- **Version comparison data**:
----

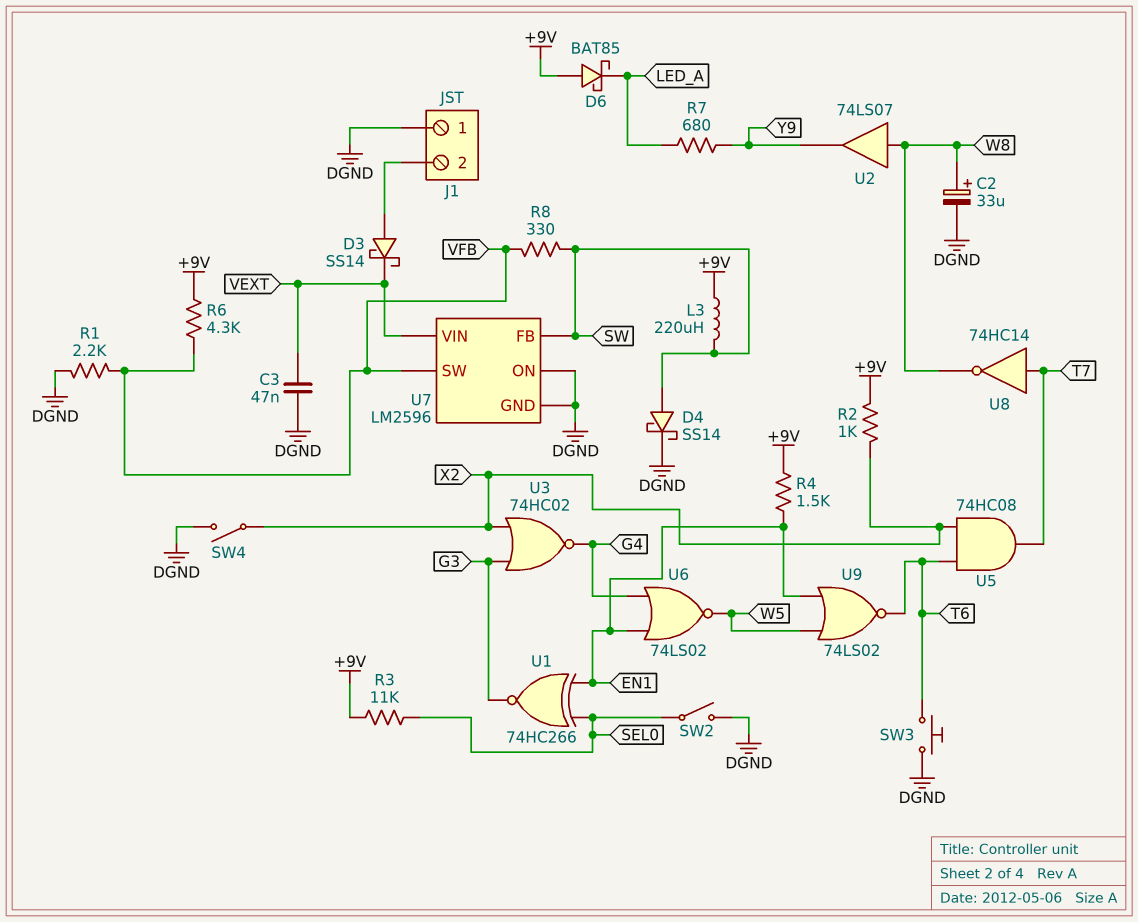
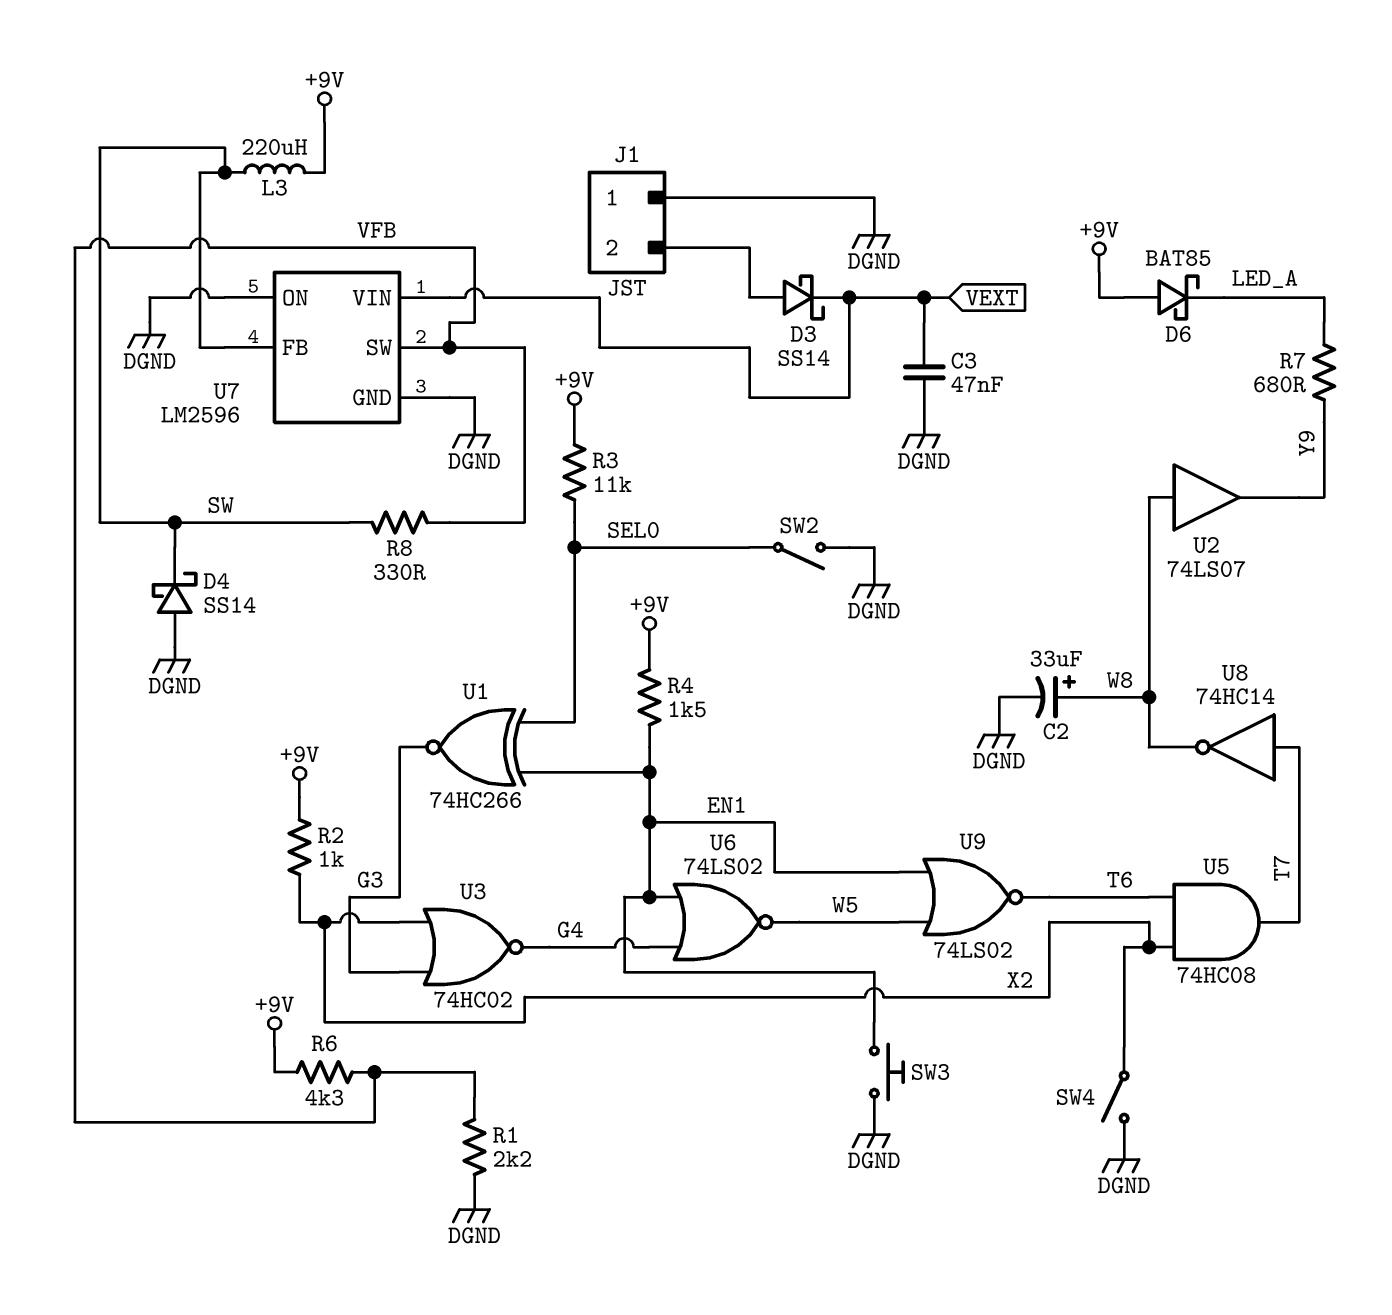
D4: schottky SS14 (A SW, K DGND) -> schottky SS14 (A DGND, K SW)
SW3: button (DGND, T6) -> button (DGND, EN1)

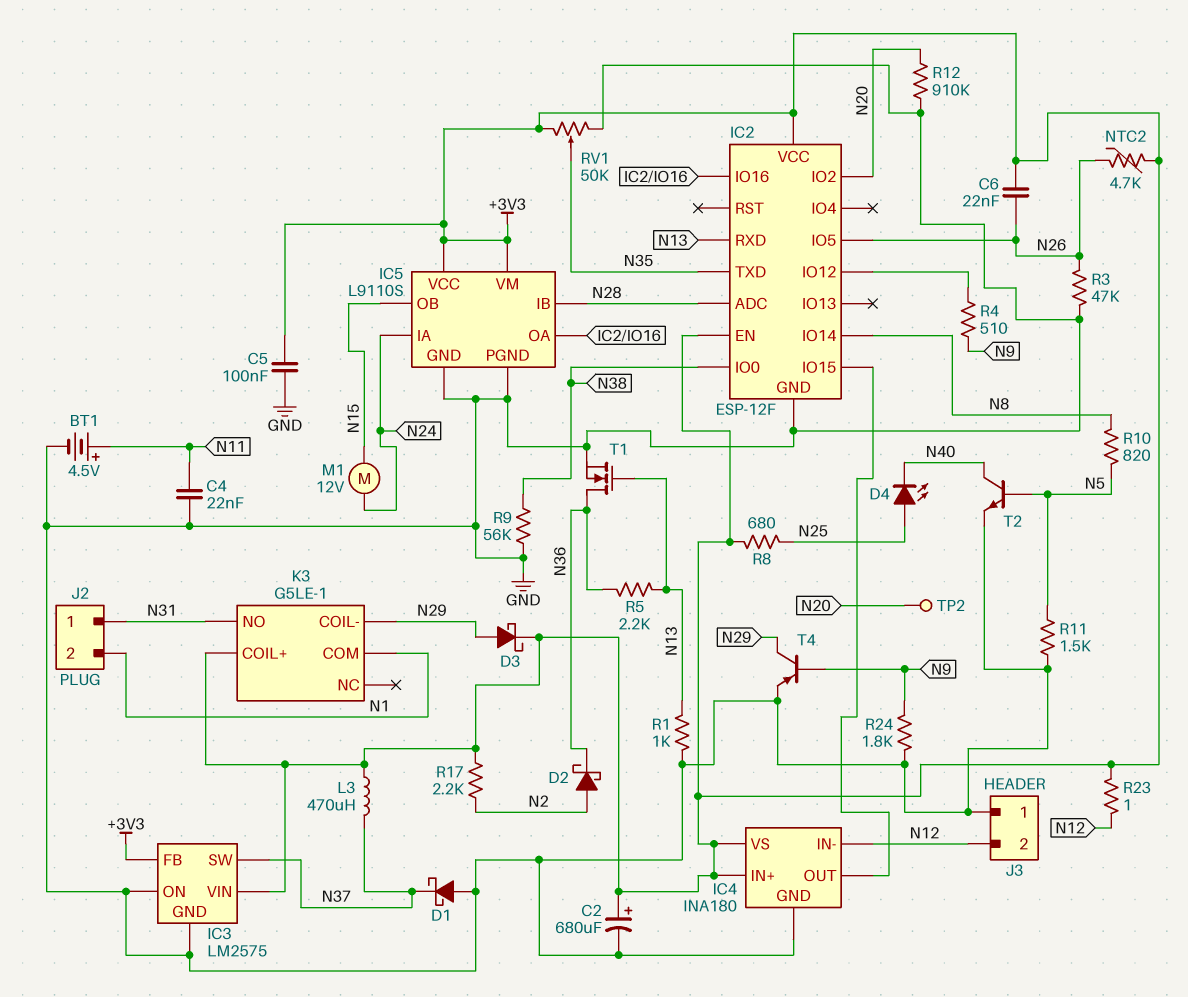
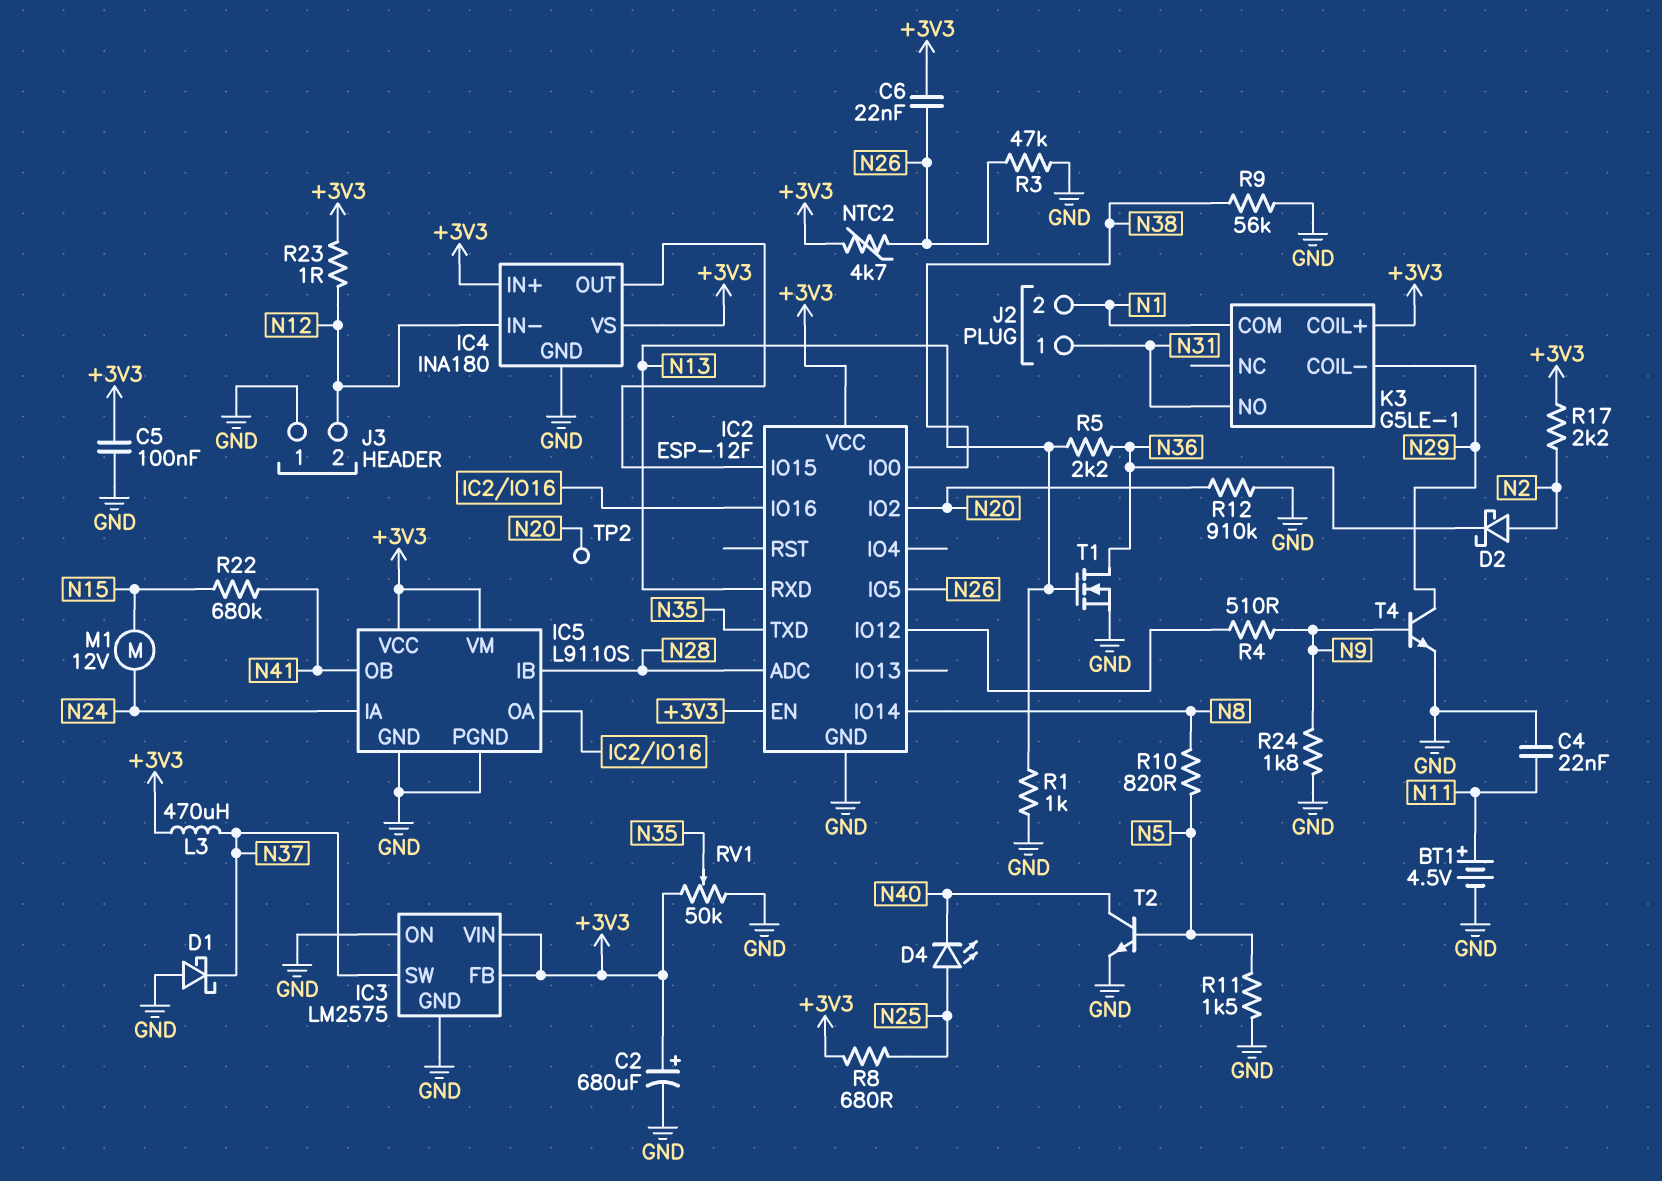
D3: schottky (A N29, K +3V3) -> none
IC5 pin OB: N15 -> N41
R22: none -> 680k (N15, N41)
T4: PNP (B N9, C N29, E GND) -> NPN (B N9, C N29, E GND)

----

- **What to produce**: The records must appear again word for word, though none of their pictures should.

- **Expected answer**:
D4: schottky SS14 (A SW, K DGND) -> schottky SS14 (A DGND, K SW)
SW3: button (DGND, T6) -> button (DGND, EN1)

D3: schottky (A N29, K +3V3) -> none
IC5 pin OB: N15 -> N41
R22: none -> 680k (N15, N41)
T4: PNP (B N9, C N29, E GND) -> NPN (B N9, C N29, E GND)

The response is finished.